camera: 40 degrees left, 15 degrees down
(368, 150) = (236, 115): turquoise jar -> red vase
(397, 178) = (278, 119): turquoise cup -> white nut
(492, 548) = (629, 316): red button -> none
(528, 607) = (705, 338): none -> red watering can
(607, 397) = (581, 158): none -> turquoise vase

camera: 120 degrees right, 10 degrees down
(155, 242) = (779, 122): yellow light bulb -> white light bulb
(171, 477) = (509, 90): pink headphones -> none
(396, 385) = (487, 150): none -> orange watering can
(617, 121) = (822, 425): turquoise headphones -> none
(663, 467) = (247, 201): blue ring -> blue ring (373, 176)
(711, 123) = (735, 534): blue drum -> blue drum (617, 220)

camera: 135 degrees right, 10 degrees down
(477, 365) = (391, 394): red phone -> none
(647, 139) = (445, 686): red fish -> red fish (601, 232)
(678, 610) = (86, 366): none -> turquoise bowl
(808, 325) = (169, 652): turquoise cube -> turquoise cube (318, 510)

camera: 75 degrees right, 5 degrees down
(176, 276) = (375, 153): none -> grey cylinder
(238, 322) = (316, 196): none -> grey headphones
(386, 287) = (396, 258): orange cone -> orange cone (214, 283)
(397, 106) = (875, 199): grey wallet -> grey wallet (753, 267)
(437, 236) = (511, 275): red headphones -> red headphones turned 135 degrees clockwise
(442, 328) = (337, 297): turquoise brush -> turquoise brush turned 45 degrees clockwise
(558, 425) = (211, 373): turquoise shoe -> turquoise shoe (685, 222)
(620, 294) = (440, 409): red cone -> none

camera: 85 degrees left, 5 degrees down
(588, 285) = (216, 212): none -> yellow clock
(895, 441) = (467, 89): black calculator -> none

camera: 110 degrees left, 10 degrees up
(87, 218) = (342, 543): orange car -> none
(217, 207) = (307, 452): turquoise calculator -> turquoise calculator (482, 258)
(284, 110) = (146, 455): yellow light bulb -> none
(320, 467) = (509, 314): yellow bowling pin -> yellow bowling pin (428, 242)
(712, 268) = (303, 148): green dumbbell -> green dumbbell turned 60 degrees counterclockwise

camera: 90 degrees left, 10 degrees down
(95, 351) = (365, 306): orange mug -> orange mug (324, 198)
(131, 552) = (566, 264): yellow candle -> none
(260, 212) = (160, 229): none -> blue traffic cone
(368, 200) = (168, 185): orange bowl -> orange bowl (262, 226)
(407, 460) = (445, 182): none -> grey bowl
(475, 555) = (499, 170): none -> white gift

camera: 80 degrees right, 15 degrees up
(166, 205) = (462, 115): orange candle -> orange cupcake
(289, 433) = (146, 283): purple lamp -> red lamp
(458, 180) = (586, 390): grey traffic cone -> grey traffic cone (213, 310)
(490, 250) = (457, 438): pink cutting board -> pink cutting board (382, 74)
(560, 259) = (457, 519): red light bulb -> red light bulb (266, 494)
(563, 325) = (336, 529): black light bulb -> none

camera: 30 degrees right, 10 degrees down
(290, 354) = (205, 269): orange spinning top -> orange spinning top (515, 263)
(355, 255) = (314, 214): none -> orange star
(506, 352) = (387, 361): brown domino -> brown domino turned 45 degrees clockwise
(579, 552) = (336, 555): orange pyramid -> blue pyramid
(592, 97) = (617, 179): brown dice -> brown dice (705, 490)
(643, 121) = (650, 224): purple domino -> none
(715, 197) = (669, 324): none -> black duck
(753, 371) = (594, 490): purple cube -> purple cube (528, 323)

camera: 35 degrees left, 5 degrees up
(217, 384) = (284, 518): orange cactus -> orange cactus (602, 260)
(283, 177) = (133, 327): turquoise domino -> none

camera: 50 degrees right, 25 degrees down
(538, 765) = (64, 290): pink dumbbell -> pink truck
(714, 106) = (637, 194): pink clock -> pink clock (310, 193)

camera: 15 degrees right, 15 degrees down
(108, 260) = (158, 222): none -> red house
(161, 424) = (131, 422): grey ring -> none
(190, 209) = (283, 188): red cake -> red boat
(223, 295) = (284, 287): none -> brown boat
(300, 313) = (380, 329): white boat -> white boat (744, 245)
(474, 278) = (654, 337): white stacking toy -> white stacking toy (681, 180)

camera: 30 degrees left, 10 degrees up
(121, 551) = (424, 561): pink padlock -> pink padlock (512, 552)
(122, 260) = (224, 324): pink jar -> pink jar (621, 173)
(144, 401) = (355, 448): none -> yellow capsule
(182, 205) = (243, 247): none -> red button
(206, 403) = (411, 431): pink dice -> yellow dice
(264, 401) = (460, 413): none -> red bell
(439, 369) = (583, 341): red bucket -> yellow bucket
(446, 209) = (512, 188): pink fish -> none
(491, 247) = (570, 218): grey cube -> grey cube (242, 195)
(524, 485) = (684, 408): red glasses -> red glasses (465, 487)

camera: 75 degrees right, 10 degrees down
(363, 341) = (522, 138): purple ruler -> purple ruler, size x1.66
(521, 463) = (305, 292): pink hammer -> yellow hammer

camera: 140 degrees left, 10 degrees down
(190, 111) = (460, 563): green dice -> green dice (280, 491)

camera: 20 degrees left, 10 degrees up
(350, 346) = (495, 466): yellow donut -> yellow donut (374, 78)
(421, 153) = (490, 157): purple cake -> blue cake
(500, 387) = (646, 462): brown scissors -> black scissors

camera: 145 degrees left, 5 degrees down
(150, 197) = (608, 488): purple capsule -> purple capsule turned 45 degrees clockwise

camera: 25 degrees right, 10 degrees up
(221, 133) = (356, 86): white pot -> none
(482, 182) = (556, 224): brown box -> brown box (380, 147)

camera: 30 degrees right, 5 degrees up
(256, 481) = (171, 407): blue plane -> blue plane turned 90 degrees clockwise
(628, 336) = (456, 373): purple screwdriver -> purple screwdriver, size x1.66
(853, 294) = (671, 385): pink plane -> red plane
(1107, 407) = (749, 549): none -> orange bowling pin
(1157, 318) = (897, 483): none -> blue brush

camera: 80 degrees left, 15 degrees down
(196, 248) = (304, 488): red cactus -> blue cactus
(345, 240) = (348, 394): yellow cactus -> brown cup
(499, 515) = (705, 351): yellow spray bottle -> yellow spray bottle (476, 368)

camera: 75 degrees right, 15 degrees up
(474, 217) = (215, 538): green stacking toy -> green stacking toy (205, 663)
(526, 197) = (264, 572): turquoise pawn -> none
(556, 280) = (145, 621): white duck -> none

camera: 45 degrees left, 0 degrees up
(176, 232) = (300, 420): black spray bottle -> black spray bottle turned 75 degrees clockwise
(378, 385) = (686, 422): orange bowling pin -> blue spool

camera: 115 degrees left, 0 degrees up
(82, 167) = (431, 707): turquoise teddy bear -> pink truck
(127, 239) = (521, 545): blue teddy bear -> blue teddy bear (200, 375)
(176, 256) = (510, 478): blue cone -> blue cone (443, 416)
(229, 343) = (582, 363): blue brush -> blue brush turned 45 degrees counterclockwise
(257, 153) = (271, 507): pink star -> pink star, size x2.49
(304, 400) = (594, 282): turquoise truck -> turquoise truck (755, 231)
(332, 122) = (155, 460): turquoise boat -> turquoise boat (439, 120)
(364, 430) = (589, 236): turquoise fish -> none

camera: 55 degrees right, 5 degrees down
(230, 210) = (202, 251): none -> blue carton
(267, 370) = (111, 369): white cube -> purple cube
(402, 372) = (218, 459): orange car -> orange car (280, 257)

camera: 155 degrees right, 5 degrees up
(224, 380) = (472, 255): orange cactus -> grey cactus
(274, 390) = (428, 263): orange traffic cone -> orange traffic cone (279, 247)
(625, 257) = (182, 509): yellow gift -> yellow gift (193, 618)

+++

[Task description] The word "headphones" appears on some lines of the data above; count those lines and give only the total.

[Final answer] 4